Quote all of the material below word for word, keeping every line unchanged.

>> Begin Input data

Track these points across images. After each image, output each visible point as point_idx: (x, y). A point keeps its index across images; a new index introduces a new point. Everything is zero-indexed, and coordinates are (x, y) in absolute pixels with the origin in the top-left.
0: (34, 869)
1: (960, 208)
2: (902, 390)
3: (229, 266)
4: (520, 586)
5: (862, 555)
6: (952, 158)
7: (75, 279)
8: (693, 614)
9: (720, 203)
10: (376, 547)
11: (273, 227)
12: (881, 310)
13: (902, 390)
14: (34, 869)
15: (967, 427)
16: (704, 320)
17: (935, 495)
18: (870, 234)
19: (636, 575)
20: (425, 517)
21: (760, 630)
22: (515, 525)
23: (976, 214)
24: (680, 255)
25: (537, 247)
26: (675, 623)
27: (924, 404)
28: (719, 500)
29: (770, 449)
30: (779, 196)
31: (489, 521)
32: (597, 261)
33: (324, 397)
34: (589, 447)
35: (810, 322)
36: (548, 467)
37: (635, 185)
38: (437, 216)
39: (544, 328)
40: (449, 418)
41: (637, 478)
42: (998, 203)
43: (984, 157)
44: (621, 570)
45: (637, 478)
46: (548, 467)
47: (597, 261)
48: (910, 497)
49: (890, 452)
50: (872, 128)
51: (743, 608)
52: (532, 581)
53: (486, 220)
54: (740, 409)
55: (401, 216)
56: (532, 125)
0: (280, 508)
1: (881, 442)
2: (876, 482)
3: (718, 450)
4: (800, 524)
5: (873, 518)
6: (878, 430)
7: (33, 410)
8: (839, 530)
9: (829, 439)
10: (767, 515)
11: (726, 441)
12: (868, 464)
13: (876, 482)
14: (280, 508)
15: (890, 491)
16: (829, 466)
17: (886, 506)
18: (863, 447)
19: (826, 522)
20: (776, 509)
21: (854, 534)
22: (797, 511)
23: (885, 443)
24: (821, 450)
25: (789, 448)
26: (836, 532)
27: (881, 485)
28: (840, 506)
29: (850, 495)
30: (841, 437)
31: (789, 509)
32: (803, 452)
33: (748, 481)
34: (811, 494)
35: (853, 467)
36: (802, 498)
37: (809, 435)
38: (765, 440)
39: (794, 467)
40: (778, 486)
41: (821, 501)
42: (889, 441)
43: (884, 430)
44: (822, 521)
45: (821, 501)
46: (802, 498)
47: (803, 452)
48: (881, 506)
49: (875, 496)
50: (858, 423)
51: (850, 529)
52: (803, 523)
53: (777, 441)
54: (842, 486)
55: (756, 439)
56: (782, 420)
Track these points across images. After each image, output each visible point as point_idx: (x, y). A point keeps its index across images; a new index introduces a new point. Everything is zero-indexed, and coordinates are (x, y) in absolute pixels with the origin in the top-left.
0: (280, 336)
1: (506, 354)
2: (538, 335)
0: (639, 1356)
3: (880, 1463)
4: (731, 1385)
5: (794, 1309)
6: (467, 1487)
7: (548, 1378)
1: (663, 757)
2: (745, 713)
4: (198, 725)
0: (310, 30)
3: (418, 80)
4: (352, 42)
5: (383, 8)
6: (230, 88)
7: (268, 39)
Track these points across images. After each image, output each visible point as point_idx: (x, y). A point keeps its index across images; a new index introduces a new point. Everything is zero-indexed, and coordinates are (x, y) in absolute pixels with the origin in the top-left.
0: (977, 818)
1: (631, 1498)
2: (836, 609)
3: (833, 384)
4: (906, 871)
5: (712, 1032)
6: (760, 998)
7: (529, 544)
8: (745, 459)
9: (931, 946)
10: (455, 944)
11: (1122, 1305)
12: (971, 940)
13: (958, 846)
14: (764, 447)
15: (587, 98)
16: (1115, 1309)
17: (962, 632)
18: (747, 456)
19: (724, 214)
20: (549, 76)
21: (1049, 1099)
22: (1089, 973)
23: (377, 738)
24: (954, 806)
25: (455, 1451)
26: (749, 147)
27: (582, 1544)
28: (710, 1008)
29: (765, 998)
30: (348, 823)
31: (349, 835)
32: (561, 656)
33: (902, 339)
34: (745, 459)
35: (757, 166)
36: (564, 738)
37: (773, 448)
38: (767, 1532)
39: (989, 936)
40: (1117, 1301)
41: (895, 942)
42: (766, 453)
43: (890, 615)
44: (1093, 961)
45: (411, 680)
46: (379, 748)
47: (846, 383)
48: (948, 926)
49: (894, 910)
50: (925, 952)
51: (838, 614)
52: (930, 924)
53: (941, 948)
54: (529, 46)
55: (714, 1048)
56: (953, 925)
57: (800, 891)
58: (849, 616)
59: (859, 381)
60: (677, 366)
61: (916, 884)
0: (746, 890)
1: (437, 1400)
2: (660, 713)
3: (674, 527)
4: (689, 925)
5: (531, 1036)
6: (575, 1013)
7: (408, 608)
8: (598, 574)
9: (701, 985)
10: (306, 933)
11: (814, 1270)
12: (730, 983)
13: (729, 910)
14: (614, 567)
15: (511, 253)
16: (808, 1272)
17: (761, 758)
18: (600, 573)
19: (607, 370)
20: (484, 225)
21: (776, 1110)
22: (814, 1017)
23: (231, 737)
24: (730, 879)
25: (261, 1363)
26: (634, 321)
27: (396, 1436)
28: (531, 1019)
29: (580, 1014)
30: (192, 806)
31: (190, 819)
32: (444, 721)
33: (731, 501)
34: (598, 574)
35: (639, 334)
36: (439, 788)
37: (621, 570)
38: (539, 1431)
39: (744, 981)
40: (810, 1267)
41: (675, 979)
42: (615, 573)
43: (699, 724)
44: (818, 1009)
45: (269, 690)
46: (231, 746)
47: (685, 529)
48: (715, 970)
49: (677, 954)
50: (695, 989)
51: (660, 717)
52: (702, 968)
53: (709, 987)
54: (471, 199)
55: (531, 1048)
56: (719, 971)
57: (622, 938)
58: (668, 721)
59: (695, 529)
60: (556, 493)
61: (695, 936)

>> End Input data

▶ [Solution for this task]:
Track these points across images. After each image, output each visible point as point_idx: (x, y). A point keeps its index across images; a new index introduces a new point. Everything is zero-indexed, and coordinates are (x, y) in absolute pixels with the origin in the top-left.
0: (34, 869)
1: (960, 208)
2: (902, 390)
3: (229, 266)
4: (520, 586)
5: (862, 555)
6: (952, 158)
7: (75, 279)
8: (693, 614)
9: (720, 203)
10: (376, 547)
11: (273, 227)
12: (881, 310)
13: (902, 390)
14: (34, 869)
15: (967, 427)
16: (704, 320)
17: (935, 495)
18: (870, 234)
19: (636, 575)
20: (425, 517)
21: (760, 630)
22: (515, 525)
23: (976, 214)
24: (680, 255)
25: (537, 247)
26: (675, 623)
27: (924, 404)
28: (719, 500)
29: (770, 449)
30: (779, 196)
31: (489, 521)
32: (597, 261)
33: (324, 397)
34: (589, 447)
35: (810, 322)
36: (548, 467)
37: (635, 185)
38: (437, 216)
39: (544, 328)
40: (449, 418)
41: (637, 478)
42: (998, 203)
43: (984, 157)
44: (621, 570)
45: (637, 478)
46: (548, 467)
47: (597, 261)
48: (910, 497)
49: (890, 452)
50: (872, 128)
51: (743, 608)
52: (532, 581)
53: (486, 220)
54: (740, 409)
55: (401, 216)
56: (532, 125)
0: (280, 508)
1: (881, 442)
2: (876, 482)
3: (718, 450)
4: (800, 524)
5: (873, 518)
6: (878, 430)
7: (33, 410)
8: (839, 530)
9: (829, 439)
10: (767, 515)
11: (726, 441)
12: (868, 464)
13: (876, 482)
14: (280, 508)
15: (890, 491)
16: (829, 466)
17: (886, 506)
18: (863, 447)
19: (826, 522)
20: (776, 509)
21: (854, 534)
22: (797, 511)
23: (885, 443)
24: (821, 450)
25: (789, 448)
26: (836, 532)
27: (881, 485)
28: (840, 506)
29: (850, 495)
30: (841, 437)
31: (789, 509)
32: (803, 452)
33: (748, 481)
34: (811, 494)
35: (853, 467)
36: (802, 498)
37: (809, 435)
38: (765, 440)
39: (794, 467)
40: (778, 486)
41: (821, 501)
42: (889, 441)
43: (884, 430)
44: (822, 521)
45: (821, 501)
46: (802, 498)
47: (803, 452)
48: (881, 506)
49: (875, 496)
50: (858, 423)
51: (850, 529)
52: (803, 523)
53: (777, 441)
54: (842, 486)
55: (756, 439)
56: (782, 420)
Track these points across images. After each image, output each visible point as point_idx: (x, y). A point keeps its index across images; a new index introduces a new point. Everything is zero-indexed, and coordinates are (x, y) in absolute pixels with the origin in the top-left.
0: (280, 336)
1: (506, 354)
2: (538, 335)
0: (639, 1356)
3: (880, 1463)
4: (731, 1385)
5: (794, 1309)
6: (467, 1487)
7: (548, 1378)
1: (663, 757)
2: (745, 713)
4: (198, 725)
0: (310, 30)
3: (418, 80)
4: (352, 42)
5: (383, 8)
6: (230, 88)
7: (268, 39)
Track these points across images. After each image, output each visible point as point_idx: (x, y). A point keeps its index across images; a new index introduces a new point. Everything is zero-indexed, and coordinates are (x, y) in absolute pixels with the origin in the top-left.
0: (977, 818)
1: (631, 1498)
2: (836, 609)
3: (833, 384)
4: (906, 871)
5: (712, 1032)
6: (760, 998)
7: (529, 544)
8: (745, 459)
9: (931, 946)
10: (455, 944)
11: (1122, 1305)
12: (971, 940)
13: (958, 846)
14: (764, 447)
15: (587, 98)
16: (1115, 1309)
17: (962, 632)
18: (747, 456)
19: (724, 214)
20: (549, 76)
21: (1049, 1099)
22: (1089, 973)
23: (377, 738)
24: (954, 806)
25: (455, 1451)
26: (749, 147)
27: (582, 1544)
28: (710, 1008)
29: (765, 998)
30: (348, 823)
31: (349, 835)
32: (561, 656)
33: (902, 339)
34: (745, 459)
35: (757, 166)
36: (564, 738)
37: (773, 448)
38: (767, 1532)
39: (989, 936)
40: (1117, 1301)
41: (895, 942)
42: (766, 453)
43: (890, 615)
44: (1093, 961)
45: (411, 680)
46: (379, 748)
47: (846, 383)
48: (948, 926)
49: (894, 910)
50: (925, 952)
51: (838, 614)
52: (930, 924)
53: (941, 948)
54: (529, 46)
55: (714, 1048)
56: (953, 925)
57: (800, 891)
58: (849, 616)
59: (859, 381)
60: (677, 366)
61: (916, 884)
0: (746, 890)
1: (437, 1400)
2: (660, 713)
3: (674, 527)
4: (689, 925)
5: (531, 1036)
6: (575, 1013)
7: (408, 608)
8: (598, 574)
9: (701, 985)
10: (306, 933)
11: (814, 1270)
12: (730, 983)
13: (729, 910)
14: (614, 567)
15: (511, 253)
16: (808, 1272)
17: (761, 758)
18: (600, 573)
19: (607, 370)
20: (484, 225)
21: (776, 1110)
22: (814, 1017)
23: (231, 737)
24: (730, 879)
25: (261, 1363)
26: (634, 321)
27: (396, 1436)
28: (531, 1019)
29: (580, 1014)
30: (192, 806)
31: (190, 819)
32: (444, 721)
33: (731, 501)
34: (598, 574)
35: (639, 334)
36: (439, 788)
37: (621, 570)
38: (539, 1431)
39: (744, 981)
40: (810, 1267)
41: (675, 979)
42: (615, 573)
43: (699, 724)
44: (818, 1009)
45: (269, 690)
46: (231, 746)
47: (685, 529)
48: (715, 970)
49: (677, 954)
50: (695, 989)
51: (660, 717)
52: (702, 968)
53: (709, 987)
54: (471, 199)
55: (531, 1048)
56: (719, 971)
57: (622, 938)
58: (668, 721)
59: (695, 529)
60: (556, 493)
61: (695, 936)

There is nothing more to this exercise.